**PROBLEM DESCRIPTION:** Look for the string "DGND" in the listing below and copy every line in which it appears.

**ENTRIES SHOWN:**
****************************************
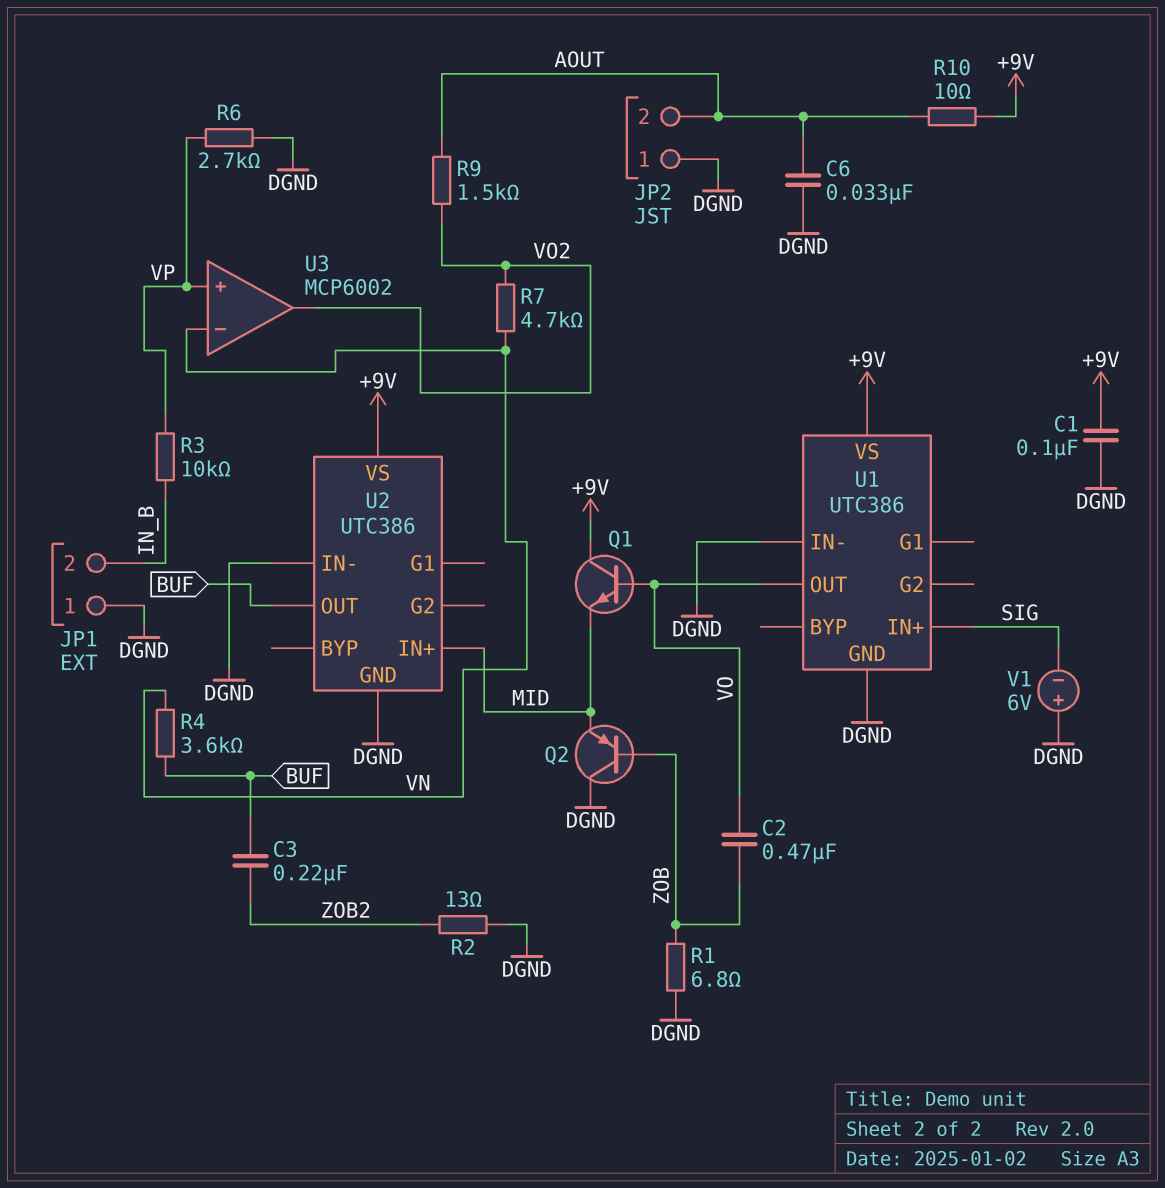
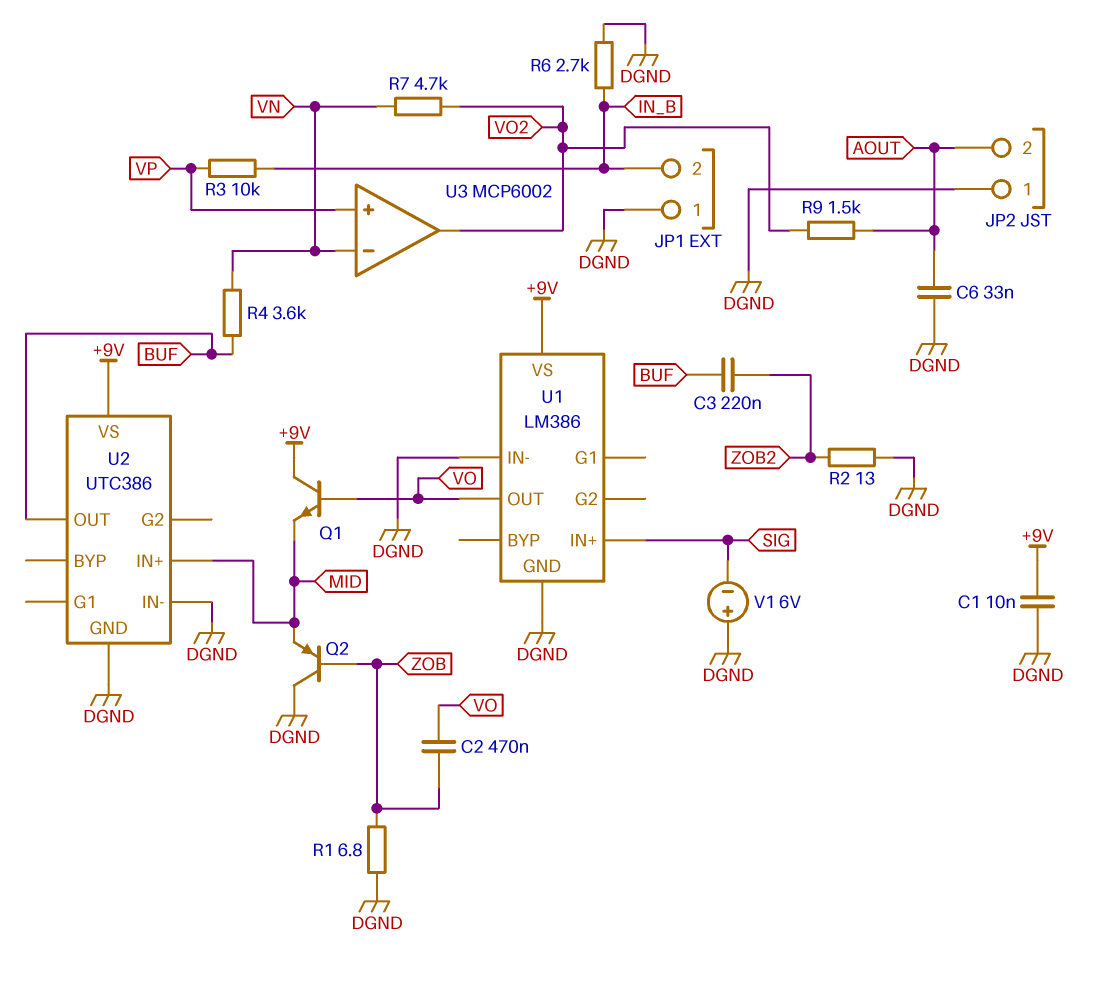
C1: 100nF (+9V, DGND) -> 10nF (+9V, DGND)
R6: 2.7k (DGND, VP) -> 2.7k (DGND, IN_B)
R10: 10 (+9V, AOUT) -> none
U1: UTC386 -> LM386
****************************************
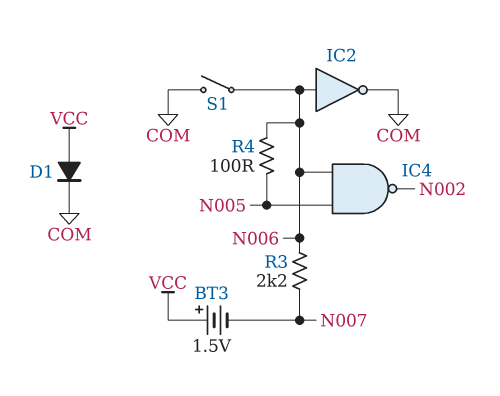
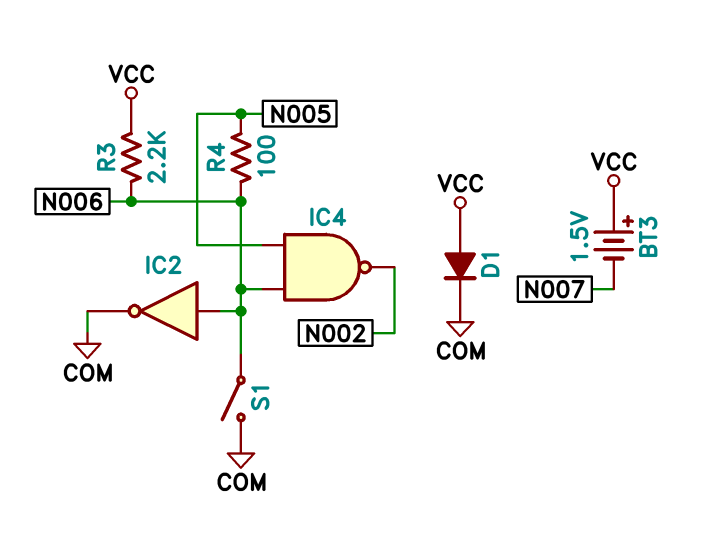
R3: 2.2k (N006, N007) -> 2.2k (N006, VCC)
****************************************
**ANSWER TO THE PROBLEM:**
C1: 100nF (+9V, DGND) -> 10nF (+9V, DGND)
R6: 2.7k (DGND, VP) -> 2.7k (DGND, IN_B)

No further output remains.